(Records from a dataset)
________

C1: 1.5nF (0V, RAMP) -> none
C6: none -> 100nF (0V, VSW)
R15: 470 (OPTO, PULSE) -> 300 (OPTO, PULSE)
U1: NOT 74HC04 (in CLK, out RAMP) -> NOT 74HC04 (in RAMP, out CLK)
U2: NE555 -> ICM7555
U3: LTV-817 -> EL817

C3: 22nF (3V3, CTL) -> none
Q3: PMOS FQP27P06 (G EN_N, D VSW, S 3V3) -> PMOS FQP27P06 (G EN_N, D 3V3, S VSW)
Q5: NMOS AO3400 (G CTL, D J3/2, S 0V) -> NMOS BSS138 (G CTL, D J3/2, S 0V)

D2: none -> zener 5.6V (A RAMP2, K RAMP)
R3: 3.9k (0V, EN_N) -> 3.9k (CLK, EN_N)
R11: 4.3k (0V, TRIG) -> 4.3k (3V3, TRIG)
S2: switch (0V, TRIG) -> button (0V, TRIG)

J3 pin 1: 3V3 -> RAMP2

________

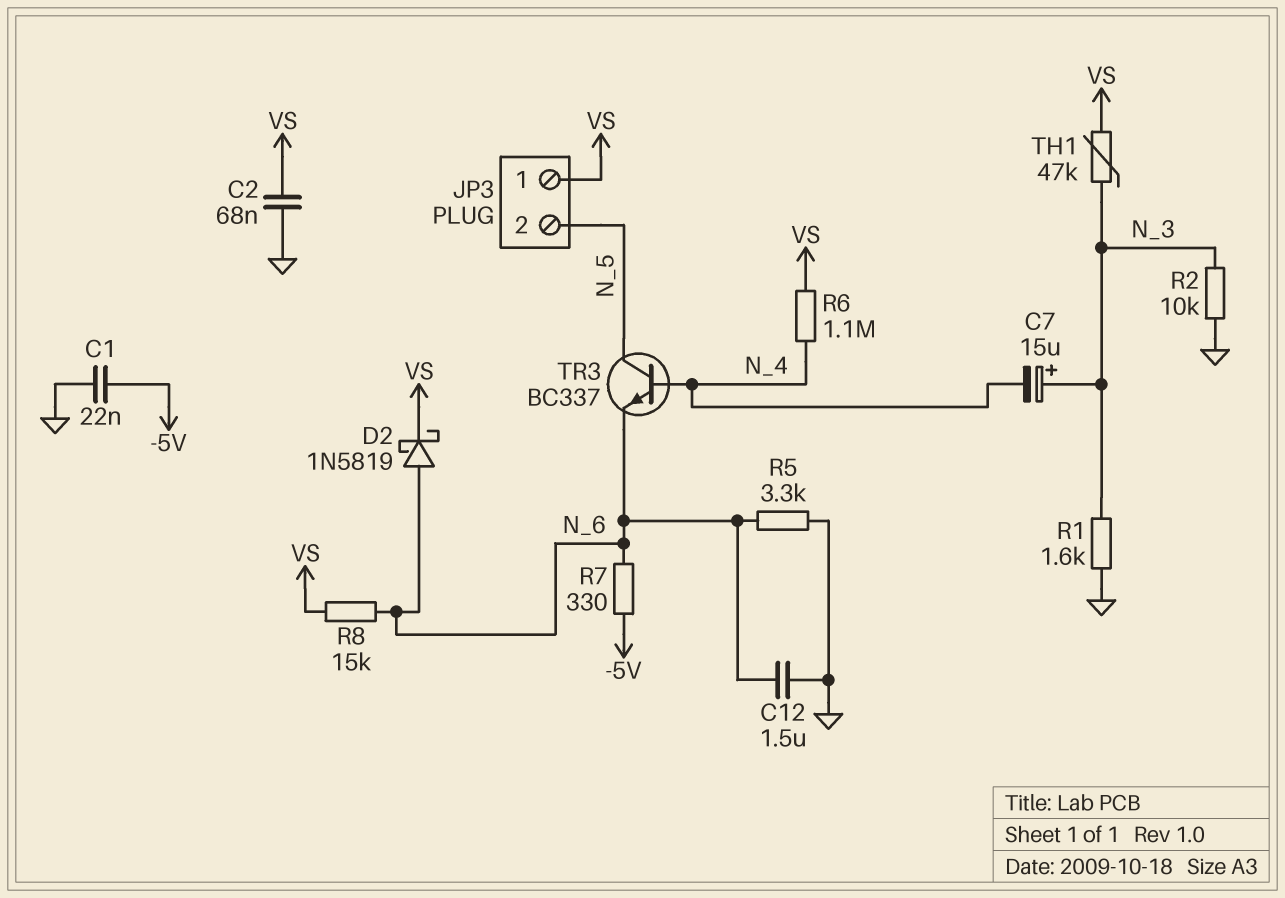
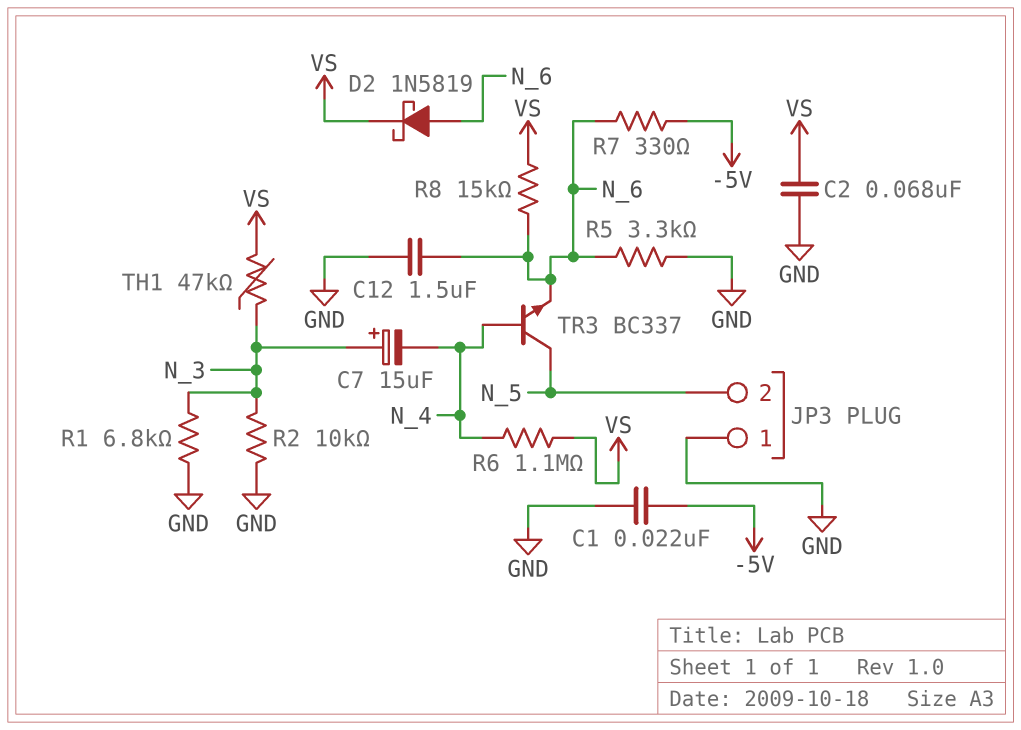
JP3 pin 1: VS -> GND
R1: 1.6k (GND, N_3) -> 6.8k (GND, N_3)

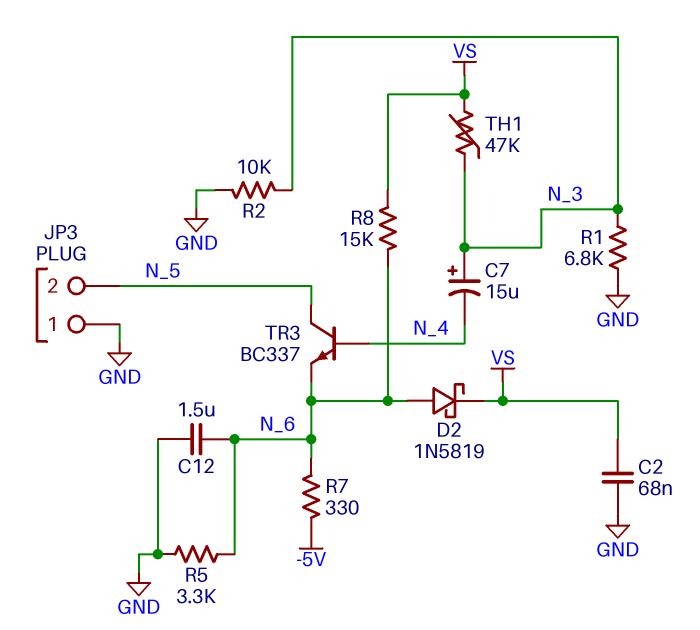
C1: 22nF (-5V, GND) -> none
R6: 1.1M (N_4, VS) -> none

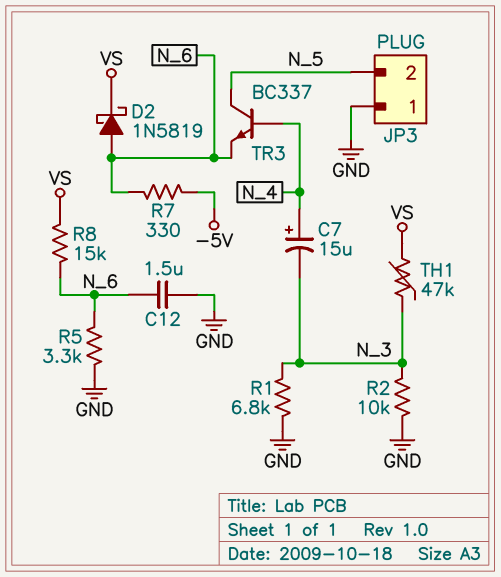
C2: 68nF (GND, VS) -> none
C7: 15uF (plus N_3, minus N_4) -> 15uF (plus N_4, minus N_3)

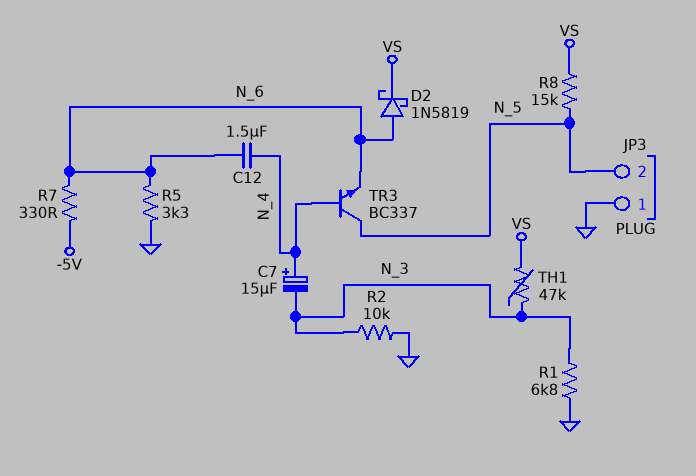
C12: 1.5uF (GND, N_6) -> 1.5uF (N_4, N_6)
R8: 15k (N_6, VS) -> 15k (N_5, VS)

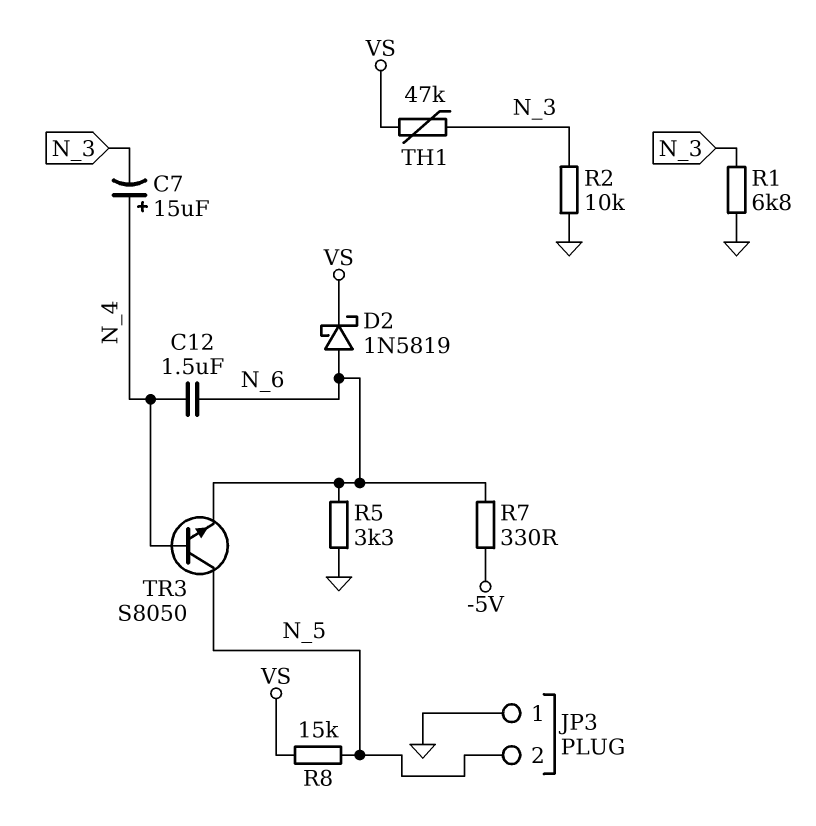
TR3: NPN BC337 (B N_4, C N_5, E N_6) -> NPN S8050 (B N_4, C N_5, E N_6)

________

*Instructions for the task*. Above are the records. Print exactly, and only, the lines from the line with "U1: NOT 74HC04" to the line with "J3 pin 1: 3V3 -> RAMP2", both inclusive.

*Solution for this exercise*.
U1: NOT 74HC04 (in CLK, out RAMP) -> NOT 74HC04 (in RAMP, out CLK)
U2: NE555 -> ICM7555
U3: LTV-817 -> EL817

C3: 22nF (3V3, CTL) -> none
Q3: PMOS FQP27P06 (G EN_N, D VSW, S 3V3) -> PMOS FQP27P06 (G EN_N, D 3V3, S VSW)
Q5: NMOS AO3400 (G CTL, D J3/2, S 0V) -> NMOS BSS138 (G CTL, D J3/2, S 0V)

D2: none -> zener 5.6V (A RAMP2, K RAMP)
R3: 3.9k (0V, EN_N) -> 3.9k (CLK, EN_N)
R11: 4.3k (0V, TRIG) -> 4.3k (3V3, TRIG)
S2: switch (0V, TRIG) -> button (0V, TRIG)

J3 pin 1: 3V3 -> RAMP2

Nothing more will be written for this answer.